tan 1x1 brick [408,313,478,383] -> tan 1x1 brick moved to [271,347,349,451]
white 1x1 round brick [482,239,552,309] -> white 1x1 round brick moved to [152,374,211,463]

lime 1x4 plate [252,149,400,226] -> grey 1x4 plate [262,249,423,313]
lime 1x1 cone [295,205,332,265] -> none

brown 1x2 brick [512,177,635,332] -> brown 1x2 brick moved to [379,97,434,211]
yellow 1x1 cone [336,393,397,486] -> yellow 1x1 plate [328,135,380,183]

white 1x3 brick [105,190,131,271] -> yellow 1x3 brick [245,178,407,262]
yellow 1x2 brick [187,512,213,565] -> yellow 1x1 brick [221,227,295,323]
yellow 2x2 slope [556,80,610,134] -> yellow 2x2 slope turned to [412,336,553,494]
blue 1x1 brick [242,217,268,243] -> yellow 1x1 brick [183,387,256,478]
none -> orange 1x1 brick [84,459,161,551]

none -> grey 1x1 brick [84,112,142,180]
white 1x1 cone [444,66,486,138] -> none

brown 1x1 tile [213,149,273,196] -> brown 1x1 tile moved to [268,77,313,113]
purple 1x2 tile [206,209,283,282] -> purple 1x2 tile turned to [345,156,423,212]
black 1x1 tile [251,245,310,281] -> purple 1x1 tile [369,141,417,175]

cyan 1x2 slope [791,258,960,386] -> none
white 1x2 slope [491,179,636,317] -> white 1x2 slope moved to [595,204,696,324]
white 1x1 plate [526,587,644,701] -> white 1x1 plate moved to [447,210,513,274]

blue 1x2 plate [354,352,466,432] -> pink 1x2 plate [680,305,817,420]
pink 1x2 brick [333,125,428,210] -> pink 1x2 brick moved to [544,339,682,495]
══════════════════════════════
## Exercise directions:
Repeat the material from above exactly, word for word.

## Written solution:
tan 1x1 brick [408,313,478,383] -> tan 1x1 brick moved to [271,347,349,451]
white 1x1 round brick [482,239,552,309] -> white 1x1 round brick moved to [152,374,211,463]

lime 1x4 plate [252,149,400,226] -> grey 1x4 plate [262,249,423,313]
lime 1x1 cone [295,205,332,265] -> none

brown 1x2 brick [512,177,635,332] -> brown 1x2 brick moved to [379,97,434,211]
yellow 1x1 cone [336,393,397,486] -> yellow 1x1 plate [328,135,380,183]

white 1x3 brick [105,190,131,271] -> yellow 1x3 brick [245,178,407,262]
yellow 1x2 brick [187,512,213,565] -> yellow 1x1 brick [221,227,295,323]
yellow 2x2 slope [556,80,610,134] -> yellow 2x2 slope turned to [412,336,553,494]
blue 1x1 brick [242,217,268,243] -> yellow 1x1 brick [183,387,256,478]
none -> orange 1x1 brick [84,459,161,551]

none -> grey 1x1 brick [84,112,142,180]
white 1x1 cone [444,66,486,138] -> none

brown 1x1 tile [213,149,273,196] -> brown 1x1 tile moved to [268,77,313,113]
purple 1x2 tile [206,209,283,282] -> purple 1x2 tile turned to [345,156,423,212]
black 1x1 tile [251,245,310,281] -> purple 1x1 tile [369,141,417,175]

cyan 1x2 slope [791,258,960,386] -> none
white 1x2 slope [491,179,636,317] -> white 1x2 slope moved to [595,204,696,324]
white 1x1 plate [526,587,644,701] -> white 1x1 plate moved to [447,210,513,274]

blue 1x2 plate [354,352,466,432] -> pink 1x2 plate [680,305,817,420]
pink 1x2 brick [333,125,428,210] -> pink 1x2 brick moved to [544,339,682,495]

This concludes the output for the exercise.